| Supplied information |
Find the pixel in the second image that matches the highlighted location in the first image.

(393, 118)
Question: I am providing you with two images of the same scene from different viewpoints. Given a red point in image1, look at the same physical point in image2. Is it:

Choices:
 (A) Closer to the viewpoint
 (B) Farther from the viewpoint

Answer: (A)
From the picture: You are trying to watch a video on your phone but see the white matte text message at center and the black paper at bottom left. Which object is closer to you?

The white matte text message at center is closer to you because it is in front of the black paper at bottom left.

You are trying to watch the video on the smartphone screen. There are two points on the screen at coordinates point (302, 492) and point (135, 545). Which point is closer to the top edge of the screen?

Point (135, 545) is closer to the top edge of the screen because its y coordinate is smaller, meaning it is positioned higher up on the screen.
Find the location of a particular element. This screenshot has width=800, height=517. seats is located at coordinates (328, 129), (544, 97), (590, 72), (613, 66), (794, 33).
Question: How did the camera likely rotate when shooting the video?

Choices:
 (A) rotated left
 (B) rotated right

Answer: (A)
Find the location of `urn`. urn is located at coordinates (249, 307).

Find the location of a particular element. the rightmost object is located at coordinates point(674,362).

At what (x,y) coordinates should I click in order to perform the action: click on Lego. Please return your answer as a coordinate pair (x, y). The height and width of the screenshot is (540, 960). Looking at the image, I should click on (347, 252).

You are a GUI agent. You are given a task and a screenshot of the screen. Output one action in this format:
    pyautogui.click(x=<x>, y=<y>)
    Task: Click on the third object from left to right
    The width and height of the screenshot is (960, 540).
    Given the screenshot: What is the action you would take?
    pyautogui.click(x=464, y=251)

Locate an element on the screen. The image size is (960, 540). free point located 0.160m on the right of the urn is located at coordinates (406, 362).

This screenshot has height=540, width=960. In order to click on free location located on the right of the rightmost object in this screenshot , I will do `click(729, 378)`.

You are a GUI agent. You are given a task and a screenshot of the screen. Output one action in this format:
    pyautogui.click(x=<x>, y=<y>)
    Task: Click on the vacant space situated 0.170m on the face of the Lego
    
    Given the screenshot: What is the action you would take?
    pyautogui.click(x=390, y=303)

| Task directions |
Reproduce all of the records above word for word, keeping every line in its original order and layout.

| Problem solution |
Find the pixel in the second image that matches the highlighted location in the first image.

(393, 118)
Question: I am providing you with two images of the same scene from different viewpoints. Given a red point in image1, look at the same physical point in image2. Is it:

Choices:
 (A) Closer to the viewpoint
 (B) Farther from the viewpoint

Answer: (A)
From the picture: You are trying to watch a video on your phone but see the white matte text message at center and the black paper at bottom left. Which object is closer to you?

The white matte text message at center is closer to you because it is in front of the black paper at bottom left.

You are trying to watch the video on the smartphone screen. There are two points on the screen at coordinates point (302, 492) and point (135, 545). Which point is closer to the top edge of the screen?

Point (135, 545) is closer to the top edge of the screen because its y coordinate is smaller, meaning it is positioned higher up on the screen.
Find the location of a particular element. This screenshot has width=800, height=517. seats is located at coordinates (328, 129), (544, 97), (590, 72), (613, 66), (794, 33).
Question: How did the camera likely rotate when shooting the video?

Choices:
 (A) rotated left
 (B) rotated right

Answer: (A)
Find the location of `urn`. urn is located at coordinates (249, 307).

Find the location of a particular element. the rightmost object is located at coordinates point(674,362).

At what (x,y) coordinates should I click in order to perform the action: click on Lego. Please return your answer as a coordinate pair (x, y). The height and width of the screenshot is (540, 960). Looking at the image, I should click on (347, 252).

You are a GUI agent. You are given a task and a screenshot of the screen. Output one action in this format:
    pyautogui.click(x=<x>, y=<y>)
    Task: Click on the third object from left to right
    The width and height of the screenshot is (960, 540).
    Given the screenshot: What is the action you would take?
    pyautogui.click(x=464, y=251)

Locate an element on the screen. The image size is (960, 540). free point located 0.160m on the right of the urn is located at coordinates (406, 362).

This screenshot has height=540, width=960. In order to click on free location located on the right of the rightmost object in this screenshot , I will do `click(729, 378)`.

You are a GUI agent. You are given a task and a screenshot of the screen. Output one action in this format:
    pyautogui.click(x=<x>, y=<y>)
    Task: Click on the vacant space situated 0.170m on the face of the Lego
    
    Given the screenshot: What is the action you would take?
    pyautogui.click(x=390, y=303)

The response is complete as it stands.